> _WHAT TO PRODUCE_: Repeat only the stretch of lines below that runs from the line with "plant: (295, 30) -> (411, 52), removed" through the line with "stool: (119, 239) -> (121, 179), moved", unaltered.

> _RECORDED DATA_:
════════════════

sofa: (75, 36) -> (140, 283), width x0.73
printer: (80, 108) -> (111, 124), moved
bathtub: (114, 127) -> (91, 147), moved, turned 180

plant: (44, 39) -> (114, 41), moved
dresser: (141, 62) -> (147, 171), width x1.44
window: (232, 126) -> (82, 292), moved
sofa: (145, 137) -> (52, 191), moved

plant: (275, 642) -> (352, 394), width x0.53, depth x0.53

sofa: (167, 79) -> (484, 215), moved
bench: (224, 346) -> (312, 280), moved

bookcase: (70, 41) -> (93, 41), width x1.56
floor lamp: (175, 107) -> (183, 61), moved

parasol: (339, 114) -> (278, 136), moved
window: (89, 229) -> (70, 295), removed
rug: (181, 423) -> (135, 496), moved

════════════════

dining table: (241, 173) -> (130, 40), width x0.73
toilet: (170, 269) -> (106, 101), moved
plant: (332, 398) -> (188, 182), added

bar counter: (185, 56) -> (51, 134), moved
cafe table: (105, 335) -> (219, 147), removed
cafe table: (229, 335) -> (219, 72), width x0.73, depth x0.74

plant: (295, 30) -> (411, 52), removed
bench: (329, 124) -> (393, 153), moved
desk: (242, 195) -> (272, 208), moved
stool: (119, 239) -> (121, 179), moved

════════════════

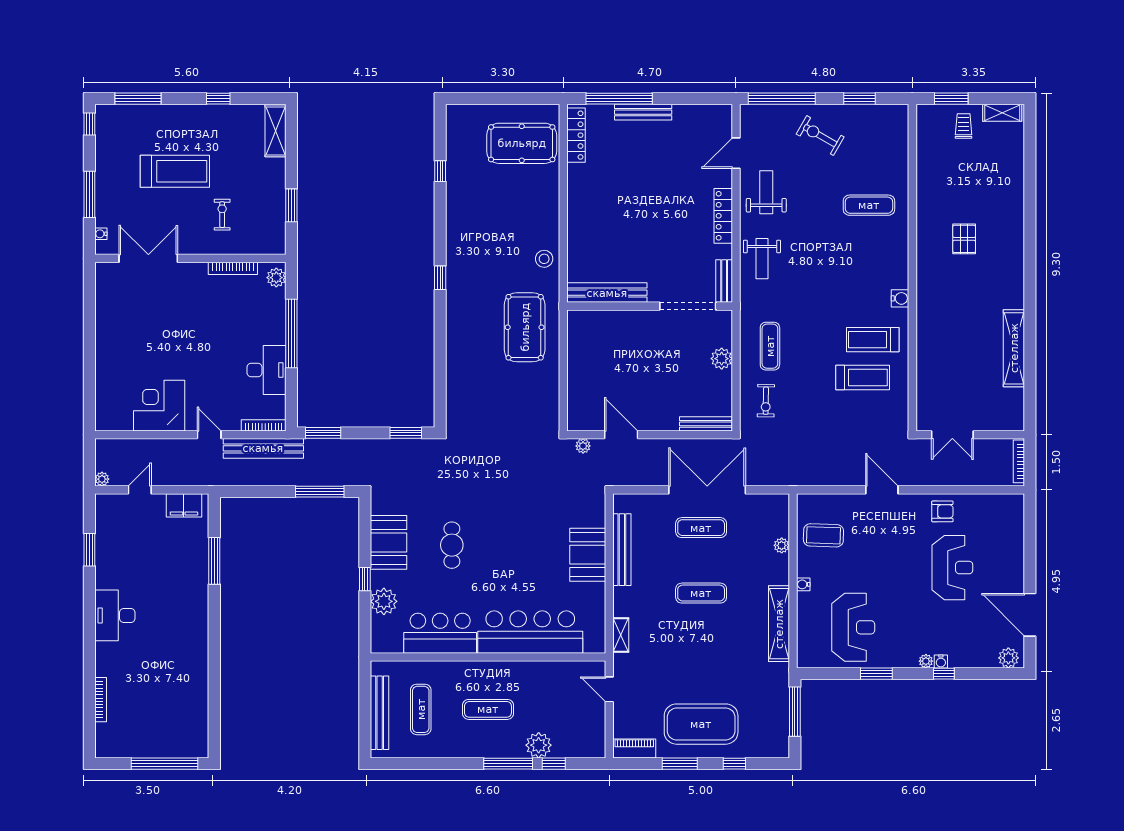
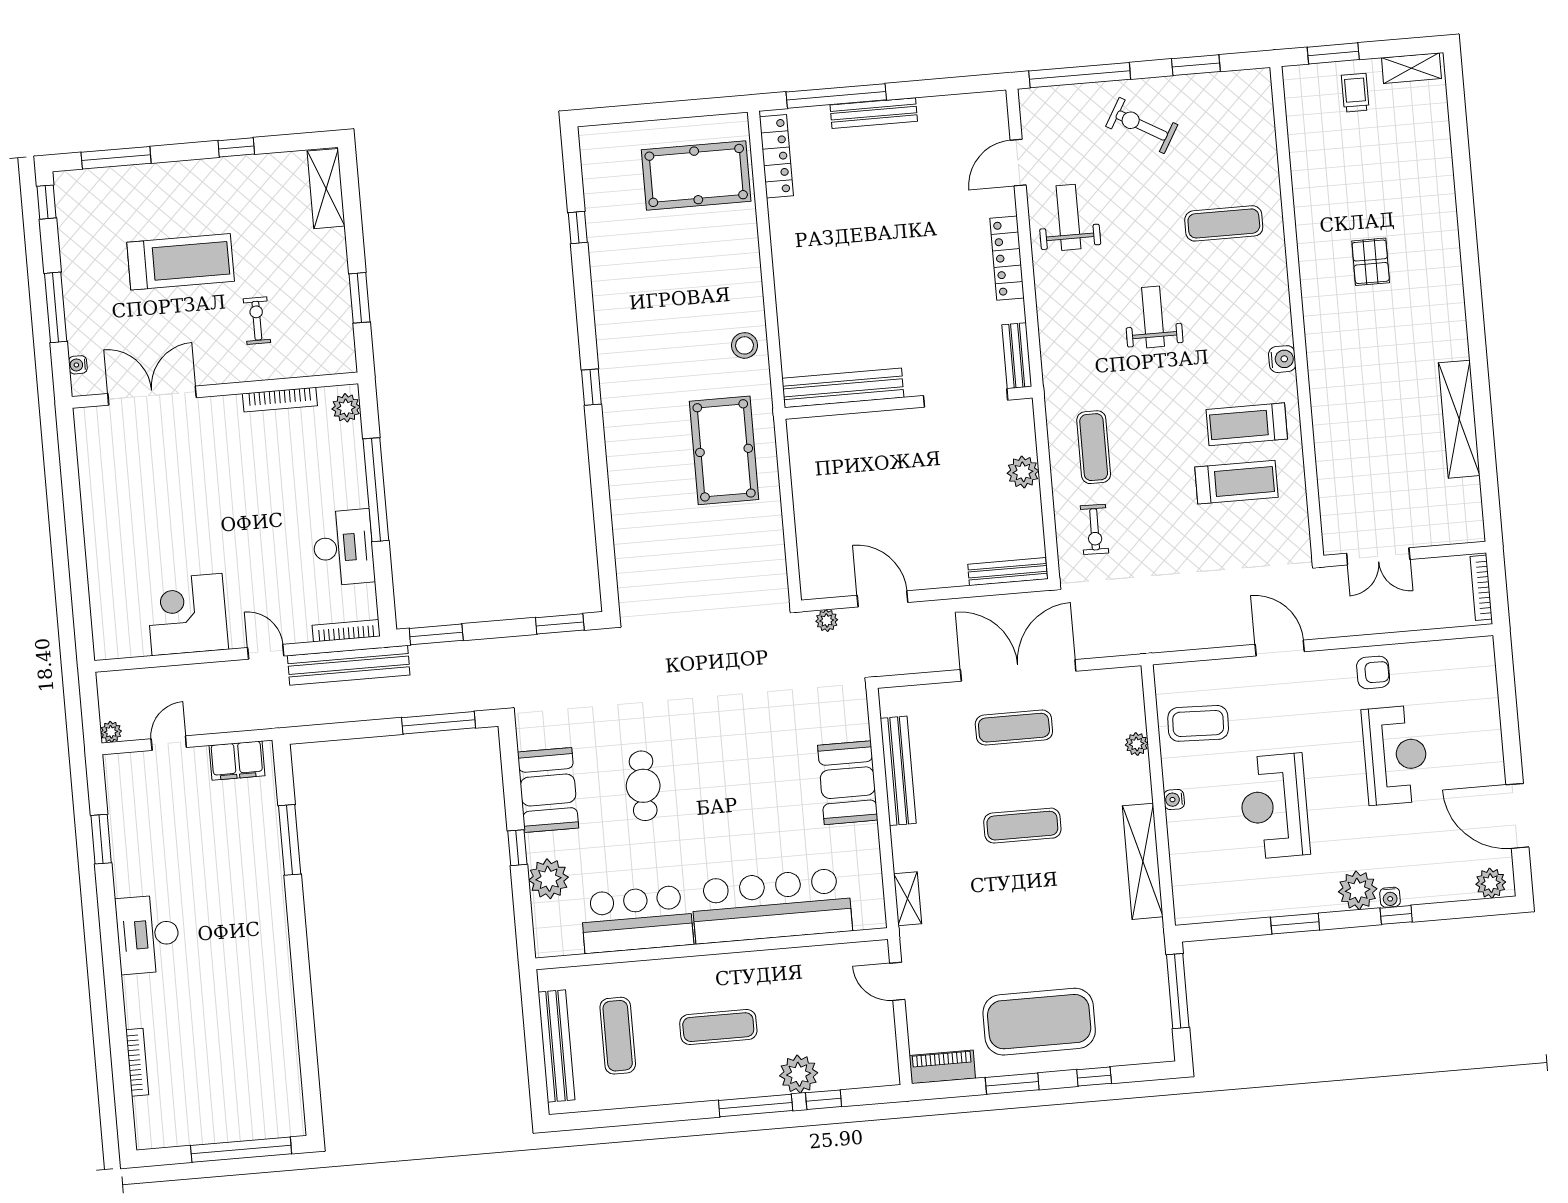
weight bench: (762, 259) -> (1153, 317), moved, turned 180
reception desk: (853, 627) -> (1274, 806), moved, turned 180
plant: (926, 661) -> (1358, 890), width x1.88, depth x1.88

════════════════

> _RESPONSE_:
plant: (295, 30) -> (411, 52), removed
bench: (329, 124) -> (393, 153), moved
desk: (242, 195) -> (272, 208), moved
stool: (119, 239) -> (121, 179), moved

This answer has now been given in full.